[Before-and-after change data]
------------------------------------------------

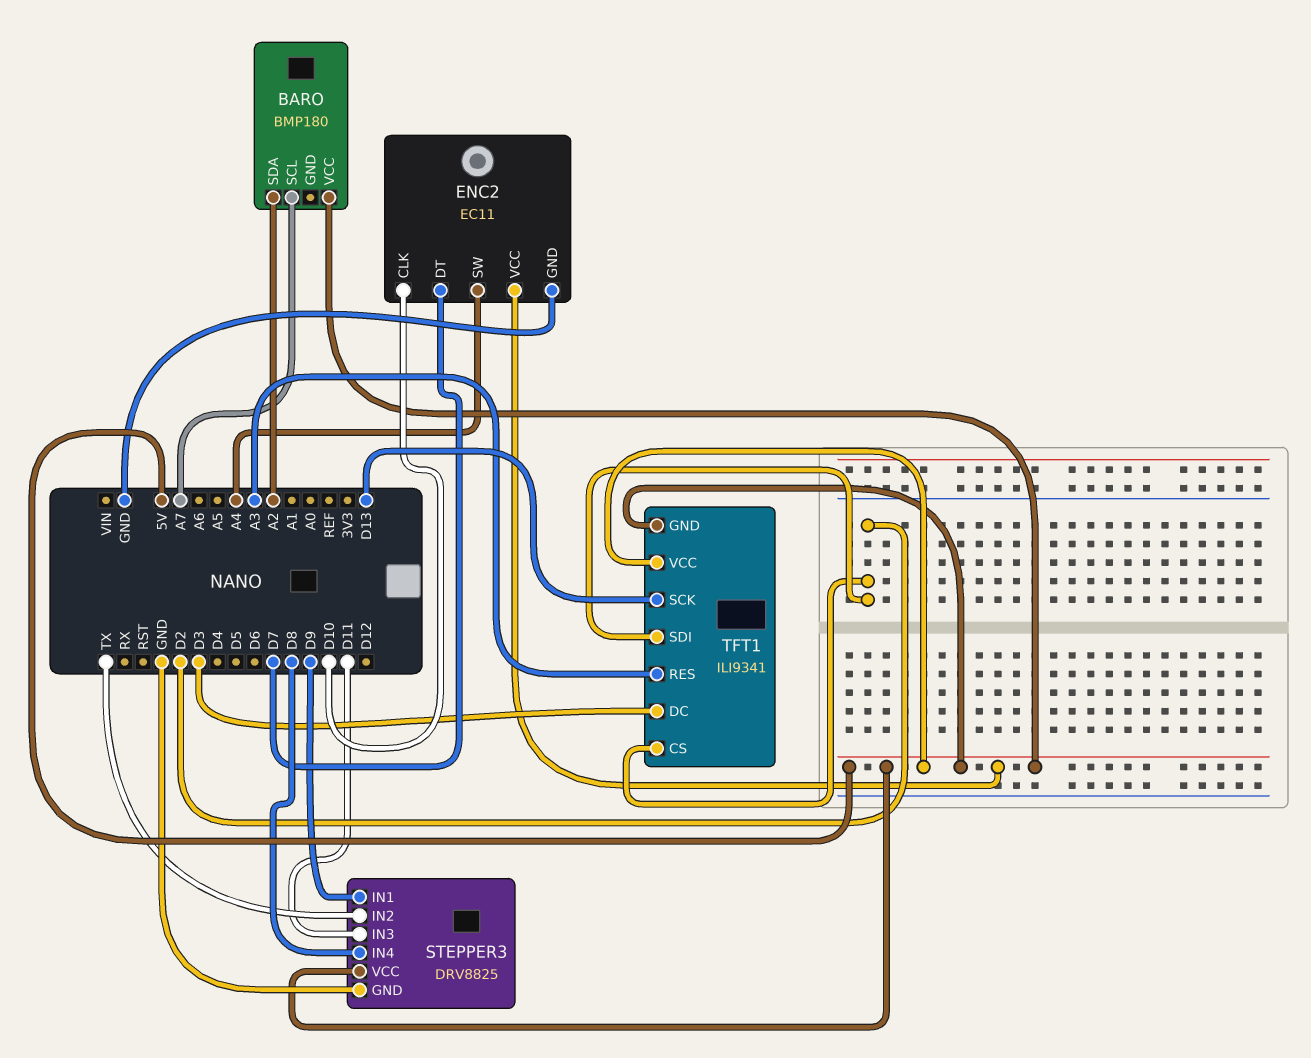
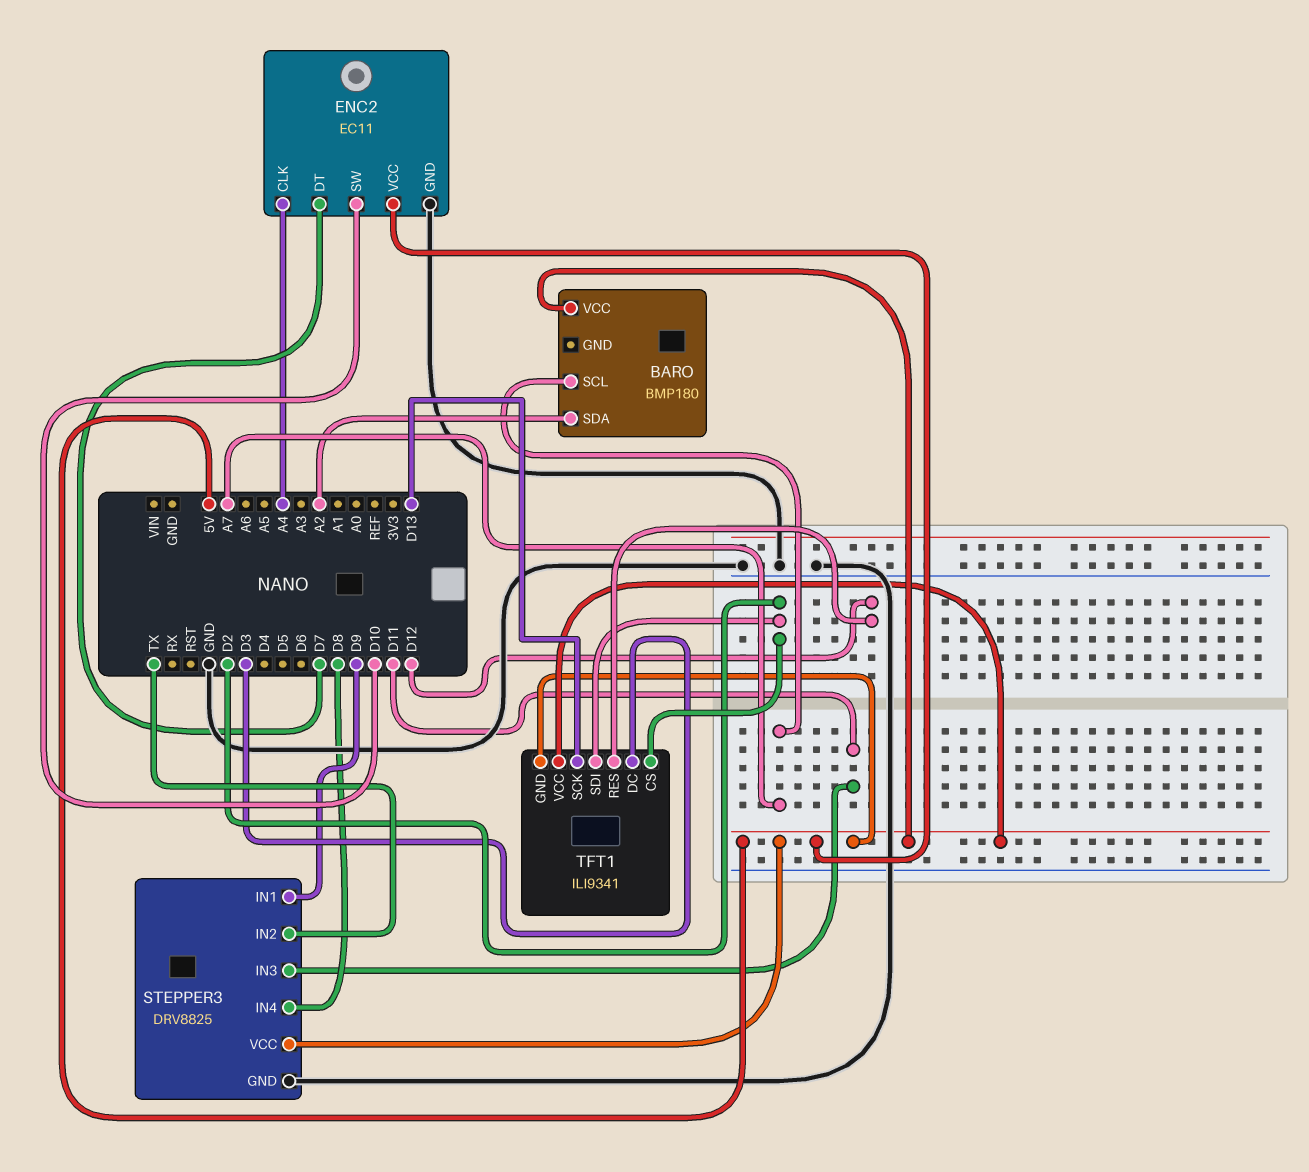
ENC2 pin CLK: D10 -> A4
ENC2 pin SW: A4 -> D10
TFT1 pin RES: A3 -> D12

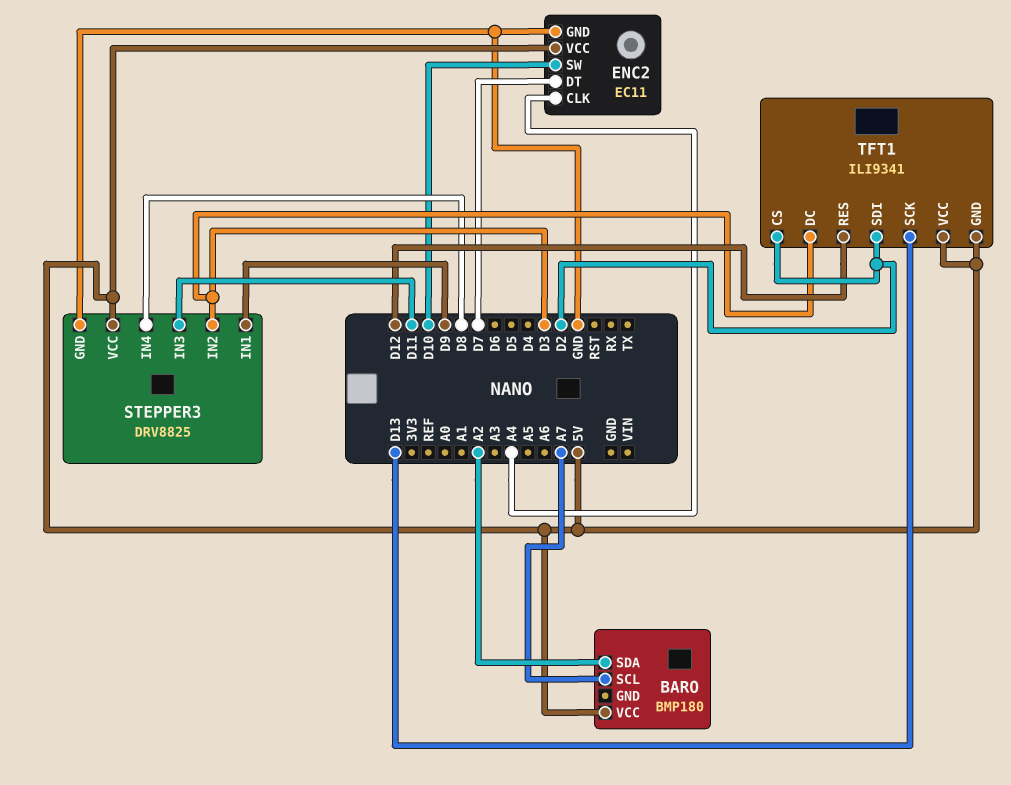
STEPPER3 pin IN2: TX -> D3

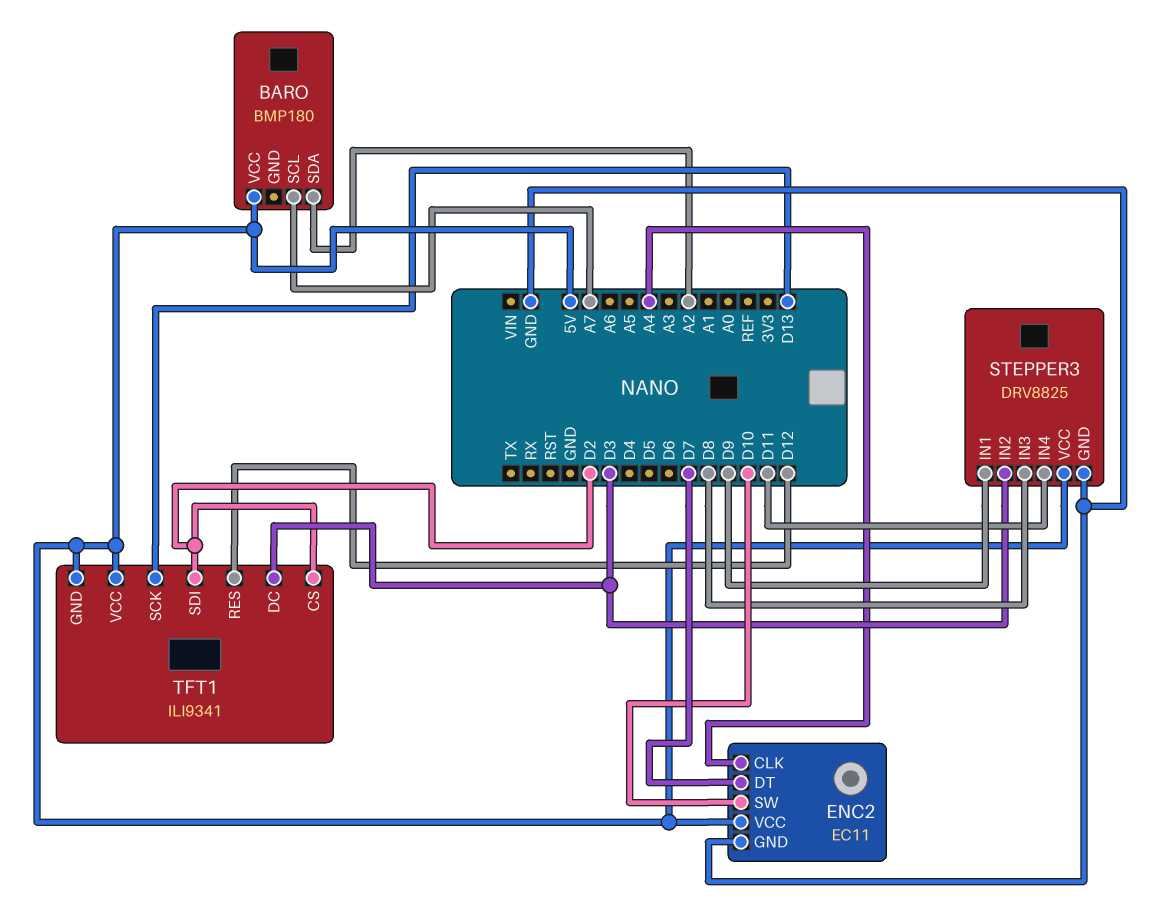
STEPPER3 pin IN3: D11 -> D8
STEPPER3 pin IN4: D8 -> D11

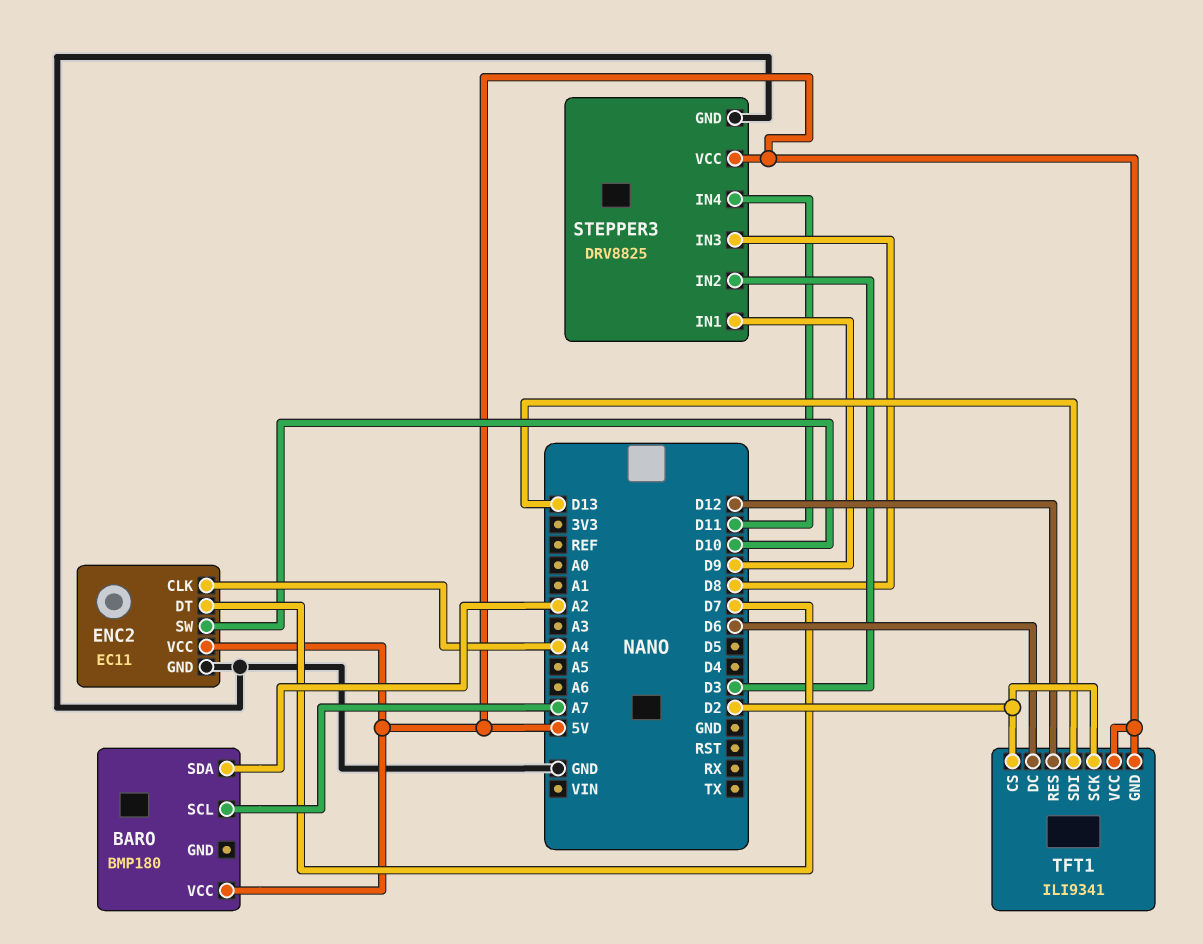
TFT1 pin DC: D3 -> D6
TFT1 pin SCK: D13 -> D2
TFT1 pin SDI: D2 -> D13

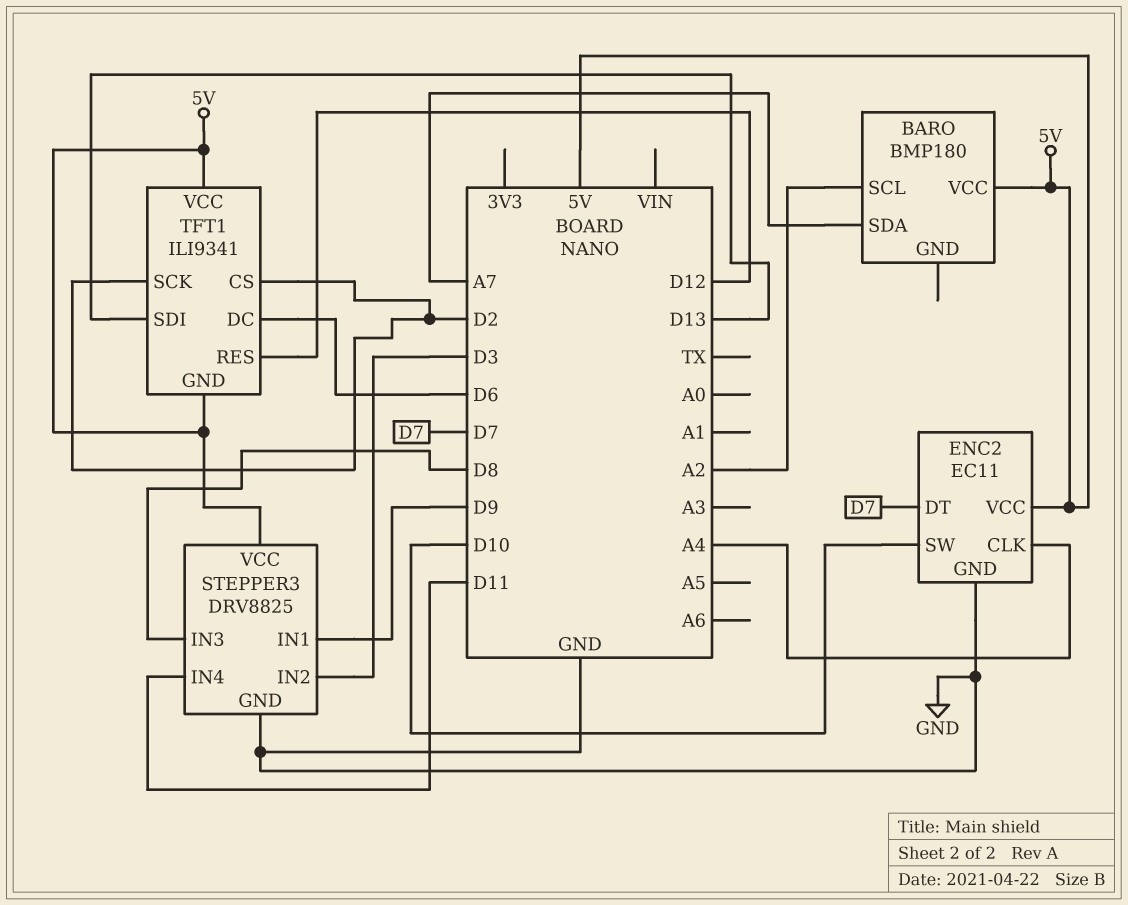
BARO pin SCL: A7 -> A2
BARO pin SDA: A2 -> A7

------------------------------------------------

Write out exactly the lines from the one containing "STEPPER3 pin IN4: D8 -> D11" through the end of the entries, both included. Pictures are not copied.

STEPPER3 pin IN4: D8 -> D11

TFT1 pin DC: D3 -> D6
TFT1 pin SCK: D13 -> D2
TFT1 pin SDI: D2 -> D13

BARO pin SCL: A7 -> A2
BARO pin SDA: A2 -> A7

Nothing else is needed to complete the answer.